>> BEGIN

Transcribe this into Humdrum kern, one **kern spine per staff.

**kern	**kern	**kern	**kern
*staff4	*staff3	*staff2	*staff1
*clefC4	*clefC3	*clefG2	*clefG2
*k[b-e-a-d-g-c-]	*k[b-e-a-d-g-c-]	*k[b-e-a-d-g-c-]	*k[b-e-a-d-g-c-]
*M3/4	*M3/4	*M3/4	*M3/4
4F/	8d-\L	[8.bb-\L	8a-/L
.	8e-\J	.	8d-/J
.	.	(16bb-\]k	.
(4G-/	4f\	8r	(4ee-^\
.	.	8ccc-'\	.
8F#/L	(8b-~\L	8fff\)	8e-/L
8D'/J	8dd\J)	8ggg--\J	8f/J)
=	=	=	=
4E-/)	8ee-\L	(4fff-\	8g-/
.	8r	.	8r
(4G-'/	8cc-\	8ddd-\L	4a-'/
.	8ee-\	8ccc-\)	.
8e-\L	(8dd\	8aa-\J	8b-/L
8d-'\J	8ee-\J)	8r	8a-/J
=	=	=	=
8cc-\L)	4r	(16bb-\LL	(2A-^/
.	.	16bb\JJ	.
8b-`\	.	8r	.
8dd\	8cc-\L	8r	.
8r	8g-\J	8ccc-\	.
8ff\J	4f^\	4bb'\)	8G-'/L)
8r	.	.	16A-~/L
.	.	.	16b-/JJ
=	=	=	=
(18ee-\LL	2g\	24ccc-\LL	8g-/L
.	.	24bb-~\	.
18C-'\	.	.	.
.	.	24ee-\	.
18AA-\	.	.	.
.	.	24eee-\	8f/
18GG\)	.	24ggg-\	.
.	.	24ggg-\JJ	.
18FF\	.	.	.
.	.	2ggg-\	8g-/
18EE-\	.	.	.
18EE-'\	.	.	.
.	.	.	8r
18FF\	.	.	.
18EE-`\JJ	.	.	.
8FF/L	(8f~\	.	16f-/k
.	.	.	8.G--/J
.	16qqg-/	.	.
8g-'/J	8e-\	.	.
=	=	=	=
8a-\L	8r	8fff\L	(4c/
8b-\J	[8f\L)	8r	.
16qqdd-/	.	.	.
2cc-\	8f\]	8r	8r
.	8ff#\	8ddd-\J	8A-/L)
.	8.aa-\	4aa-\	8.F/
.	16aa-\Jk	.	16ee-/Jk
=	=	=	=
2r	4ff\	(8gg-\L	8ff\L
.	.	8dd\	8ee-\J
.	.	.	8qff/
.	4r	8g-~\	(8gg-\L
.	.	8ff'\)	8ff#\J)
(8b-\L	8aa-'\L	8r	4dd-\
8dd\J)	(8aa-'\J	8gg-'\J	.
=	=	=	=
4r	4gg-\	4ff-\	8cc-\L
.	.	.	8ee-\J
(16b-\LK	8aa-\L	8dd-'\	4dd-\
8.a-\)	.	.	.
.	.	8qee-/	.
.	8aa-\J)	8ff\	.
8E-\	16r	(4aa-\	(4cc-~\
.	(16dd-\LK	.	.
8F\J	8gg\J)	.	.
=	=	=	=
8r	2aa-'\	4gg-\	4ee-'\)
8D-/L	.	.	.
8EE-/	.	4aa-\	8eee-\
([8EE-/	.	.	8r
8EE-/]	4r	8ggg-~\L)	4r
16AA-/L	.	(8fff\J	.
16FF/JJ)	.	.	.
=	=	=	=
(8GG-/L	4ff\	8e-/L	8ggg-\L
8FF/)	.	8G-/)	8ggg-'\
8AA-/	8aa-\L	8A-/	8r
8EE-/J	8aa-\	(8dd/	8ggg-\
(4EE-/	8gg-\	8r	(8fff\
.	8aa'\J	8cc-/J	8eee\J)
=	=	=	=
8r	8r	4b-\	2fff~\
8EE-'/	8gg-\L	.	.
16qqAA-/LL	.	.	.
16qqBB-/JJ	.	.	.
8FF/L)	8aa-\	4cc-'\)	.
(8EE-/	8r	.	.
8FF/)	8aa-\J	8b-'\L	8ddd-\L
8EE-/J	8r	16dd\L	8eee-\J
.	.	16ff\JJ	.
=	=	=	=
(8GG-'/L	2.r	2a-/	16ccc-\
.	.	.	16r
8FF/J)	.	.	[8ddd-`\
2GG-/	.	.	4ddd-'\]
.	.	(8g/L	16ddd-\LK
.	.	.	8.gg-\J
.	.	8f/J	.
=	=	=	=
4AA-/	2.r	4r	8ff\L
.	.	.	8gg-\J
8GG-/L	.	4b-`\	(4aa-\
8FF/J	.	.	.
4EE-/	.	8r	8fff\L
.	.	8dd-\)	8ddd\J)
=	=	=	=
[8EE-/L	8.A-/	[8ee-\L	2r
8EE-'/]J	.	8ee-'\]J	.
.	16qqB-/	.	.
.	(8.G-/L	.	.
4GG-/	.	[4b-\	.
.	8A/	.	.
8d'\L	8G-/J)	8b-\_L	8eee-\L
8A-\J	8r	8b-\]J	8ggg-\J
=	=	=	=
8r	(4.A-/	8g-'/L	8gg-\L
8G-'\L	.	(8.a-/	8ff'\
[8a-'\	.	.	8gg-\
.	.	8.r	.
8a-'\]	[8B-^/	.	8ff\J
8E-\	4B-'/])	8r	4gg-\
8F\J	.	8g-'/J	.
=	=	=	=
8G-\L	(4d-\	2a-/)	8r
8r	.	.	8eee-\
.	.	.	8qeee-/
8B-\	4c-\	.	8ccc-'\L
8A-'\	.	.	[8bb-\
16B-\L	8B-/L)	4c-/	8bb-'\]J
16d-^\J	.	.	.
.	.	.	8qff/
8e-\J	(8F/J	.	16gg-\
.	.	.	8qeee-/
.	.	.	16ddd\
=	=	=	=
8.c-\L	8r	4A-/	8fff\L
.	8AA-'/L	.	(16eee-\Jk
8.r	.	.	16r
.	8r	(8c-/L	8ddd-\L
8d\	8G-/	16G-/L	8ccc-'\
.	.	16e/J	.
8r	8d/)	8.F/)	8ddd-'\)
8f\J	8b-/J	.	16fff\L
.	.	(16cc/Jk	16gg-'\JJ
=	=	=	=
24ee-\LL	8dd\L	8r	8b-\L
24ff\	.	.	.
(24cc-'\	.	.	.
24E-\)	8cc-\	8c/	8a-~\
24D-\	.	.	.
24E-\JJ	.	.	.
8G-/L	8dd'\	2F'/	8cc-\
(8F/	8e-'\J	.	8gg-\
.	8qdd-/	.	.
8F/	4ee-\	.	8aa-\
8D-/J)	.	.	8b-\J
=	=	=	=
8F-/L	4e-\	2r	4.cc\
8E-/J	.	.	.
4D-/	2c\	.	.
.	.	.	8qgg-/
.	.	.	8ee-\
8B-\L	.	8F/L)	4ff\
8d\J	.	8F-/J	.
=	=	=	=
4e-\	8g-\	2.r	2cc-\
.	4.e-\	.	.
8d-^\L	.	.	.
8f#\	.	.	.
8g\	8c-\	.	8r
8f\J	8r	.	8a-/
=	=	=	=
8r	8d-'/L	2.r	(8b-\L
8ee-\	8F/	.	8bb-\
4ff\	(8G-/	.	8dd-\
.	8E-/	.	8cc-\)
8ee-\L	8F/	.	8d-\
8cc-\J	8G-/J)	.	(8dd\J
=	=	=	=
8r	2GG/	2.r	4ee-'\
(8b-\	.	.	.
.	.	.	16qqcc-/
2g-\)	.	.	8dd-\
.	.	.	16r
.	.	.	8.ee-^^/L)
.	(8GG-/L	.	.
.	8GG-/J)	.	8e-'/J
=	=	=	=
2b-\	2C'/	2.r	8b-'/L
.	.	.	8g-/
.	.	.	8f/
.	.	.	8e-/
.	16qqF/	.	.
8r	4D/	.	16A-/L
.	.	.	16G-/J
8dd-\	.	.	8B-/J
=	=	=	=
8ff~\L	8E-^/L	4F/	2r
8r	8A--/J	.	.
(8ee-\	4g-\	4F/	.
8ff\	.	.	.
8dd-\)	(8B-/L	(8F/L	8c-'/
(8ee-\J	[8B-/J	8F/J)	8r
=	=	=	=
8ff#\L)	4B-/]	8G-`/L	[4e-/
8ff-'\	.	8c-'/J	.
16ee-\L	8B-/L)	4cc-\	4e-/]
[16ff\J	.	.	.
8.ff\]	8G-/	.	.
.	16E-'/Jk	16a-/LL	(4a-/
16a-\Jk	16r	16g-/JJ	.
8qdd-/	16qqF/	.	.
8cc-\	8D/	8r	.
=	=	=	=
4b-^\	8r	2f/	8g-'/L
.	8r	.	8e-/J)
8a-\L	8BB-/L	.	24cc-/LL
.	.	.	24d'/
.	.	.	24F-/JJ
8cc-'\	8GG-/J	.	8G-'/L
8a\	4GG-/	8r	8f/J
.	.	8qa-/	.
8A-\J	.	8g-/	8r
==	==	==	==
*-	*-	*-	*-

>> END

* _PROBLEM DESCRIPTION_
Locate each line in the rows above that contains the string "kern" and copy every such line in full.

* _THE RESULT_
Transcribe this into Humdrum kern, one **kern spine per staff.
**kern	**kern	**kern	**kern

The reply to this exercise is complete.